*** Data for analysis Section Begins ***

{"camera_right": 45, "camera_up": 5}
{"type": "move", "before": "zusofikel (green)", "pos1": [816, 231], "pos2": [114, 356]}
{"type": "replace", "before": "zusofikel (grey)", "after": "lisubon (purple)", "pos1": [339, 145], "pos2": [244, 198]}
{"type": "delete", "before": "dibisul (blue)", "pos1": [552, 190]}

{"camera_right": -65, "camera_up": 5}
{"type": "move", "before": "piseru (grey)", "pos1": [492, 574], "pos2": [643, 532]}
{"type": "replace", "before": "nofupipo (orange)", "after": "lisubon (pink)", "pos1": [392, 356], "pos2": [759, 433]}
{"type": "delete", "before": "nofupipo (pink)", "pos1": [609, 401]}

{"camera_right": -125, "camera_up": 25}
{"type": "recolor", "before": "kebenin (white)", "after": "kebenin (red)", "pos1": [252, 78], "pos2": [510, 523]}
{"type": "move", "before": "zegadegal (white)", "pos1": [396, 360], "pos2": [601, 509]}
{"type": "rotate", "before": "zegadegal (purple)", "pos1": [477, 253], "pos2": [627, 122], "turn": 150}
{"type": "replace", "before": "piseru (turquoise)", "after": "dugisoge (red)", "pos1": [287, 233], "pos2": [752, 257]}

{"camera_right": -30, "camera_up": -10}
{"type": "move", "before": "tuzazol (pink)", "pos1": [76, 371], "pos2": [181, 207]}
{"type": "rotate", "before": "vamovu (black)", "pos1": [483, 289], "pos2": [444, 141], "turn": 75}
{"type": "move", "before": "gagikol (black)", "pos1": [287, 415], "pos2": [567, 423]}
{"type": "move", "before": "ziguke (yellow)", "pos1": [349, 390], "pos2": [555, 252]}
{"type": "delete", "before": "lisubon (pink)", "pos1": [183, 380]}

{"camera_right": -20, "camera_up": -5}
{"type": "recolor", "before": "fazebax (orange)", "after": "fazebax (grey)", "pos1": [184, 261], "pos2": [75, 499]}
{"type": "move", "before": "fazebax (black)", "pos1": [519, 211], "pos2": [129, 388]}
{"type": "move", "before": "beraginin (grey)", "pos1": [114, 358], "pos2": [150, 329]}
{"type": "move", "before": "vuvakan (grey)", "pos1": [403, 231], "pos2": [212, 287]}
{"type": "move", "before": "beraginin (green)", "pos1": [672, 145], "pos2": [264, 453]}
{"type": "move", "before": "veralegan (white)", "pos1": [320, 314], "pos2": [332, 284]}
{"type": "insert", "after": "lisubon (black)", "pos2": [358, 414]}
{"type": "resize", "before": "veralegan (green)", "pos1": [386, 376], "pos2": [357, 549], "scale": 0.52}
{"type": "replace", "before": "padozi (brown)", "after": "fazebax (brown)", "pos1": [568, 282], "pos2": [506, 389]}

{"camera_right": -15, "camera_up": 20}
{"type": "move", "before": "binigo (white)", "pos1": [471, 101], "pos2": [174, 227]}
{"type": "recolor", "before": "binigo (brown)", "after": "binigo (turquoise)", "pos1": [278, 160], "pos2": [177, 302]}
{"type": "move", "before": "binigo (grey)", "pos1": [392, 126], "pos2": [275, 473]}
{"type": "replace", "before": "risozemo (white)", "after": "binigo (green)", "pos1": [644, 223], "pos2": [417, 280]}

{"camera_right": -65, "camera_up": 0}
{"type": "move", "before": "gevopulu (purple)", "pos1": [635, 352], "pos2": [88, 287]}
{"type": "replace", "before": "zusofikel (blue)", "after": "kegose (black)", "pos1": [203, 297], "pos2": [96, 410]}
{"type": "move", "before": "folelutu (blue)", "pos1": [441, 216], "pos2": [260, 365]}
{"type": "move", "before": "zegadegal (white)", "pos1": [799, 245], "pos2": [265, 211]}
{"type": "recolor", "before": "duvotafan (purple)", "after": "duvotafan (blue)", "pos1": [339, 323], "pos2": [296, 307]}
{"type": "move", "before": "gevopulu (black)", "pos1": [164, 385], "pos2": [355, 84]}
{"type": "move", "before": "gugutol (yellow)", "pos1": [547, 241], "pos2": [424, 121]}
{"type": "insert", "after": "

*** Data for analysis Section Ends ***

• **Task requirements**:
The expected response is the entire listing, repeated word for word.

• **Written solution**:
{"camera_right": 45, "camera_up": 5}
{"type": "move", "before": "zusofikel (green)", "pos1": [816, 231], "pos2": [114, 356]}
{"type": "replace", "before": "zusofikel (grey)", "after": "lisubon (purple)", "pos1": [339, 145], "pos2": [244, 198]}
{"type": "delete", "before": "dibisul (blue)", "pos1": [552, 190]}

{"camera_right": -65, "camera_up": 5}
{"type": "move", "before": "piseru (grey)", "pos1": [492, 574], "pos2": [643, 532]}
{"type": "replace", "before": "nofupipo (orange)", "after": "lisubon (pink)", "pos1": [392, 356], "pos2": [759, 433]}
{"type": "delete", "before": "nofupipo (pink)", "pos1": [609, 401]}

{"camera_right": -125, "camera_up": 25}
{"type": "recolor", "before": "kebenin (white)", "after": "kebenin (red)", "pos1": [252, 78], "pos2": [510, 523]}
{"type": "move", "before": "zegadegal (white)", "pos1": [396, 360], "pos2": [601, 509]}
{"type": "rotate", "before": "zegadegal (purple)", "pos1": [477, 253], "pos2": [627, 122], "turn": 150}
{"type": "replace", "before": "piseru (turquoise)", "after": "dugisoge (red)", "pos1": [287, 233], "pos2": [752, 257]}

{"camera_right": -30, "camera_up": -10}
{"type": "move", "before": "tuzazol (pink)", "pos1": [76, 371], "pos2": [181, 207]}
{"type": "rotate", "before": "vamovu (black)", "pos1": [483, 289], "pos2": [444, 141], "turn": 75}
{"type": "move", "before": "gagikol (black)", "pos1": [287, 415], "pos2": [567, 423]}
{"type": "move", "before": "ziguke (yellow)", "pos1": [349, 390], "pos2": [555, 252]}
{"type": "delete", "before": "lisubon (pink)", "pos1": [183, 380]}

{"camera_right": -20, "camera_up": -5}
{"type": "recolor", "before": "fazebax (orange)", "after": "fazebax (grey)", "pos1": [184, 261], "pos2": [75, 499]}
{"type": "move", "before": "fazebax (black)", "pos1": [519, 211], "pos2": [129, 388]}
{"type": "move", "before": "beraginin (grey)", "pos1": [114, 358], "pos2": [150, 329]}
{"type": "move", "before": "vuvakan (grey)", "pos1": [403, 231], "pos2": [212, 287]}
{"type": "move", "before": "beraginin (green)", "pos1": [672, 145], "pos2": [264, 453]}
{"type": "move", "before": "veralegan (white)", "pos1": [320, 314], "pos2": [332, 284]}
{"type": "insert", "after": "lisubon (black)", "pos2": [358, 414]}
{"type": "resize", "before": "veralegan (green)", "pos1": [386, 376], "pos2": [357, 549], "scale": 0.52}
{"type": "replace", "before": "padozi (brown)", "after": "fazebax (brown)", "pos1": [568, 282], "pos2": [506, 389]}

{"camera_right": -15, "camera_up": 20}
{"type": "move", "before": "binigo (white)", "pos1": [471, 101], "pos2": [174, 227]}
{"type": "recolor", "before": "binigo (brown)", "after": "binigo (turquoise)", "pos1": [278, 160], "pos2": [177, 302]}
{"type": "move", "before": "binigo (grey)", "pos1": [392, 126], "pos2": [275, 473]}
{"type": "replace", "before": "risozemo (white)", "after": "binigo (green)", "pos1": [644, 223], "pos2": [417, 280]}

{"camera_right": -65, "camera_up": 0}
{"type": "move", "before": "gevopulu (purple)", "pos1": [635, 352], "pos2": [88, 287]}
{"type": "replace", "before": "zusofikel (blue)", "after": "kegose (black)", "pos1": [203, 297], "pos2": [96, 410]}
{"type": "move", "before": "folelutu (blue)", "pos1": [441, 216], "pos2": [260, 365]}
{"type": "move", "before": "zegadegal (white)", "pos1": [799, 245], "pos2": [265, 211]}
{"type": "recolor", "before": "duvotafan (purple)", "after": "duvotafan (blue)", "pos1": [339, 323], "pos2": [296, 307]}
{"type": "move", "before": "gevopulu (black)", "pos1": [164, 385], "pos2": [355, 84]}
{"type": "move", "before": "gugutol (yellow)", "pos1": [547, 241], "pos2": [424, 121]}
{"type": "insert", "after": "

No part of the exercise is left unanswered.